> _Directive_:
Pick every line out of the entries below that has the string "blue", and copy it.

> _Records_:
§

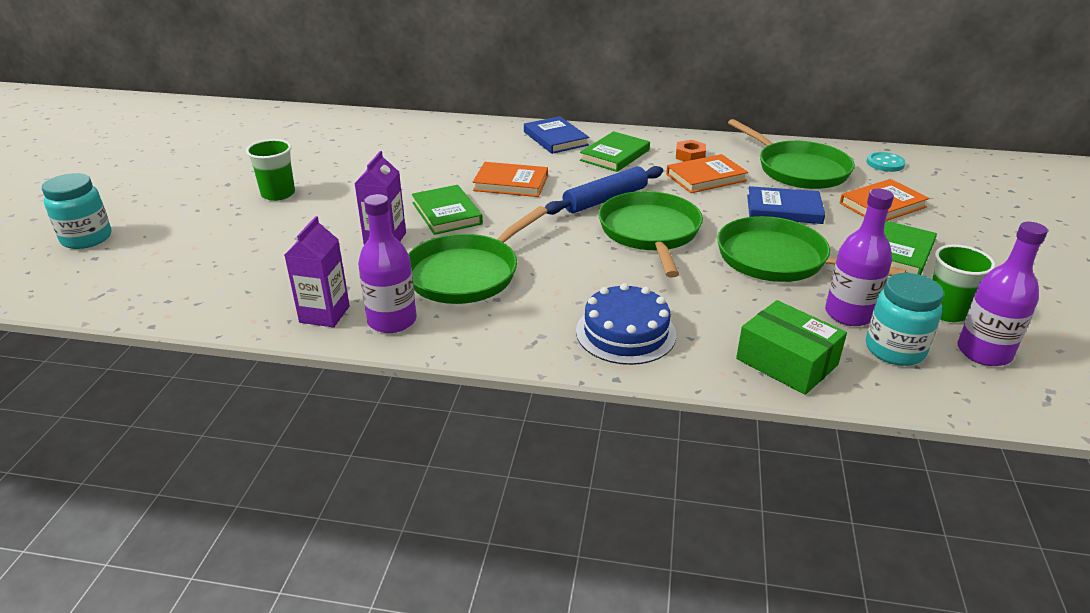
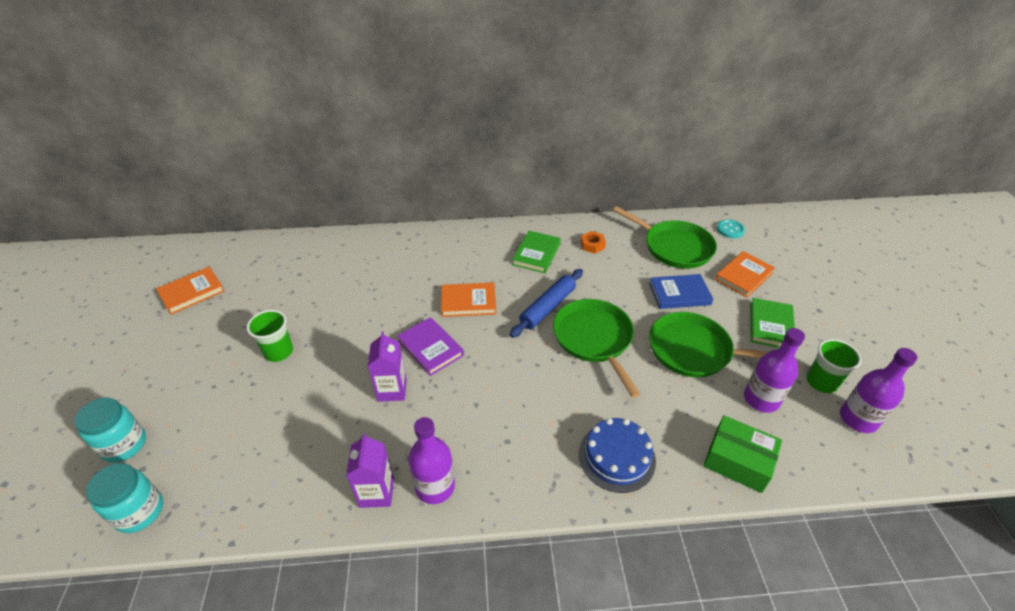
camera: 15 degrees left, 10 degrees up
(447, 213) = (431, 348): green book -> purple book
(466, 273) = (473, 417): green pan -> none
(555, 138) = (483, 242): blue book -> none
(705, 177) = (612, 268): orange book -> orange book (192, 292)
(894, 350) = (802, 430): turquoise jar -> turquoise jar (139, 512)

§

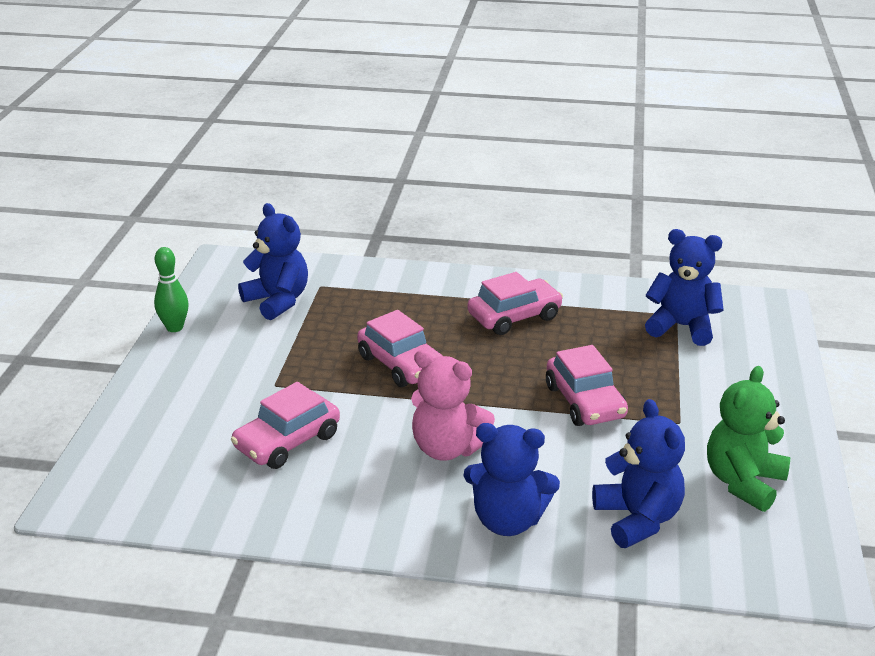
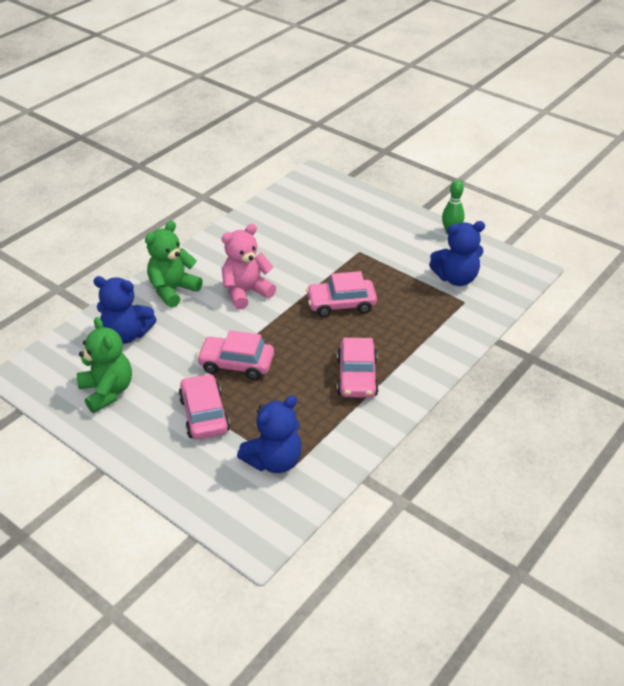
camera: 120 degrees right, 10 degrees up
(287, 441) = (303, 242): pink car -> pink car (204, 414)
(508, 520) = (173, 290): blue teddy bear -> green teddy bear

§

> _Your response_:
(555, 138) = (483, 242): blue book -> none
(508, 520) = (173, 290): blue teddy bear -> green teddy bear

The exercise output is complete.